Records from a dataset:

————————

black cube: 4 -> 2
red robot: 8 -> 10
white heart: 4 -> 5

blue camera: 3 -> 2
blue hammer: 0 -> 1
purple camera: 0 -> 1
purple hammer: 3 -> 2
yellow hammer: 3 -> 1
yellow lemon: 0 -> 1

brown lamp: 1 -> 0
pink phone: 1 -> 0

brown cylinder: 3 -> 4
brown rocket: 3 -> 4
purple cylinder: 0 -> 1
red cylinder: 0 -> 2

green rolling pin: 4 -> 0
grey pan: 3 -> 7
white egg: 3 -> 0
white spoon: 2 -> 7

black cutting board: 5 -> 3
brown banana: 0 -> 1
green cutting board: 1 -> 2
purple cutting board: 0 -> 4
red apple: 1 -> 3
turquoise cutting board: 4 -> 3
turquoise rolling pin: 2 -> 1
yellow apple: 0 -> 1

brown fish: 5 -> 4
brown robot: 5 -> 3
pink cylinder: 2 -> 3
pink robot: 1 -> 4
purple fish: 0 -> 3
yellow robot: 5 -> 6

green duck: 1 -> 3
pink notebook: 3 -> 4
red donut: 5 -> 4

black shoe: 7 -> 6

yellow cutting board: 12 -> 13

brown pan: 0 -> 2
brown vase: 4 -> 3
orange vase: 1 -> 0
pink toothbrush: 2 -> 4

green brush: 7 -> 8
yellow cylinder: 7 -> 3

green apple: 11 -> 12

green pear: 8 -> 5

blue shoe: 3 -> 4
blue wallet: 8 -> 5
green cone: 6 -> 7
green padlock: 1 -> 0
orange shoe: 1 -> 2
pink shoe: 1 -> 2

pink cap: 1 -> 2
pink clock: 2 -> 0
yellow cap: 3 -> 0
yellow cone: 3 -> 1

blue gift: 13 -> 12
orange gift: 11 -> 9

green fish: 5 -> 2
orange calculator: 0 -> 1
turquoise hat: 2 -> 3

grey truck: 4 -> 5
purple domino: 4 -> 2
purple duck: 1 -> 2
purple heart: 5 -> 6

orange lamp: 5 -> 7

————————

__Task to carry out__
Would you copy exactly the lines from the one that contains "pink shoe: 1 -> 2" through the final line of the records above, including both?

__Answer box__
pink shoe: 1 -> 2

pink cap: 1 -> 2
pink clock: 2 -> 0
yellow cap: 3 -> 0
yellow cone: 3 -> 1

blue gift: 13 -> 12
orange gift: 11 -> 9

green fish: 5 -> 2
orange calculator: 0 -> 1
turquoise hat: 2 -> 3

grey truck: 4 -> 5
purple domino: 4 -> 2
purple duck: 1 -> 2
purple heart: 5 -> 6

orange lamp: 5 -> 7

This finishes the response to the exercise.